▸ Task to complete
Please output the section of the listing below that opens with the line containing "purple L-shape: (626, 237)" and closes with the line containing "yellow ellipse: (769, 241)", exactly and with nothing else.

▸ Material for this task
= Beginning of Section =

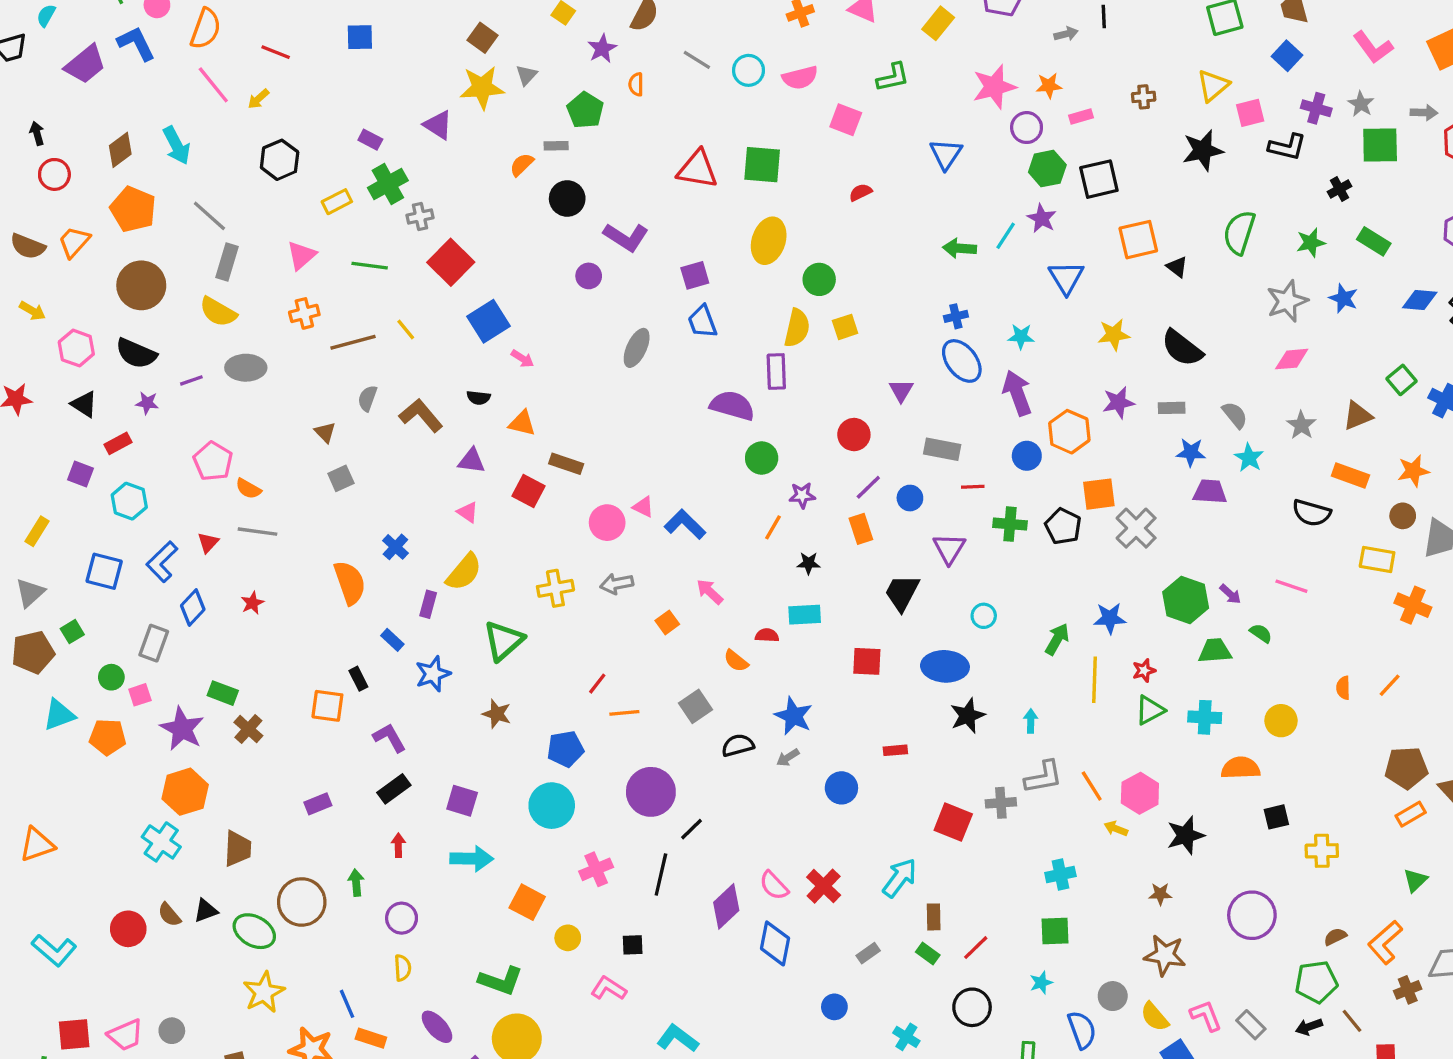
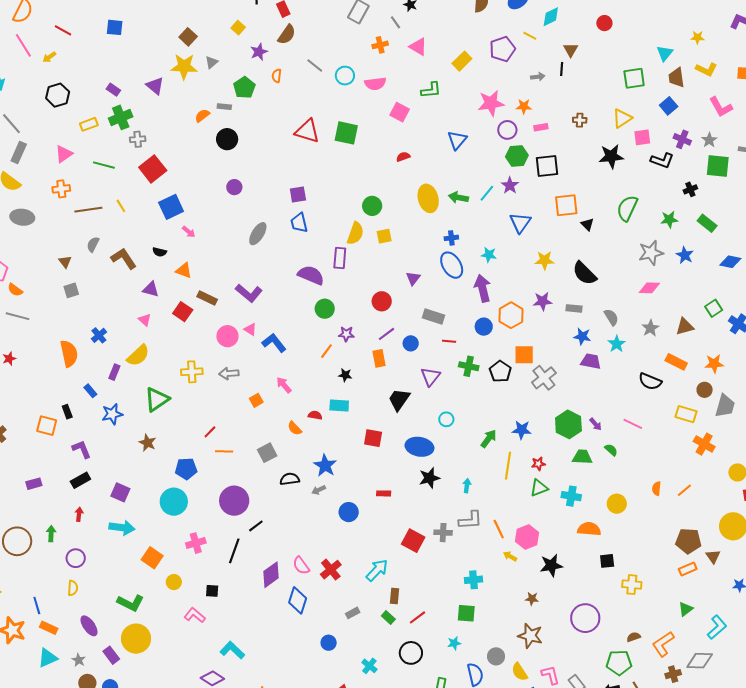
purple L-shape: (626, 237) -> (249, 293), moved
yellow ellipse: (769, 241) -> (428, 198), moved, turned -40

= End of Section =
= Beginning of Section =

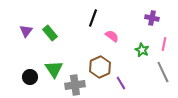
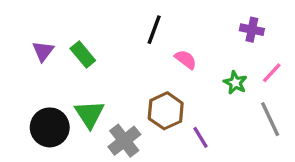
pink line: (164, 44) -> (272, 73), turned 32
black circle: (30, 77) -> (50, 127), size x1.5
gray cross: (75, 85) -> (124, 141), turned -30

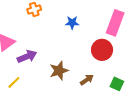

= End of Section =

▸ Answer
purple L-shape: (626, 237) -> (249, 293), moved
yellow ellipse: (769, 241) -> (428, 198), moved, turned -40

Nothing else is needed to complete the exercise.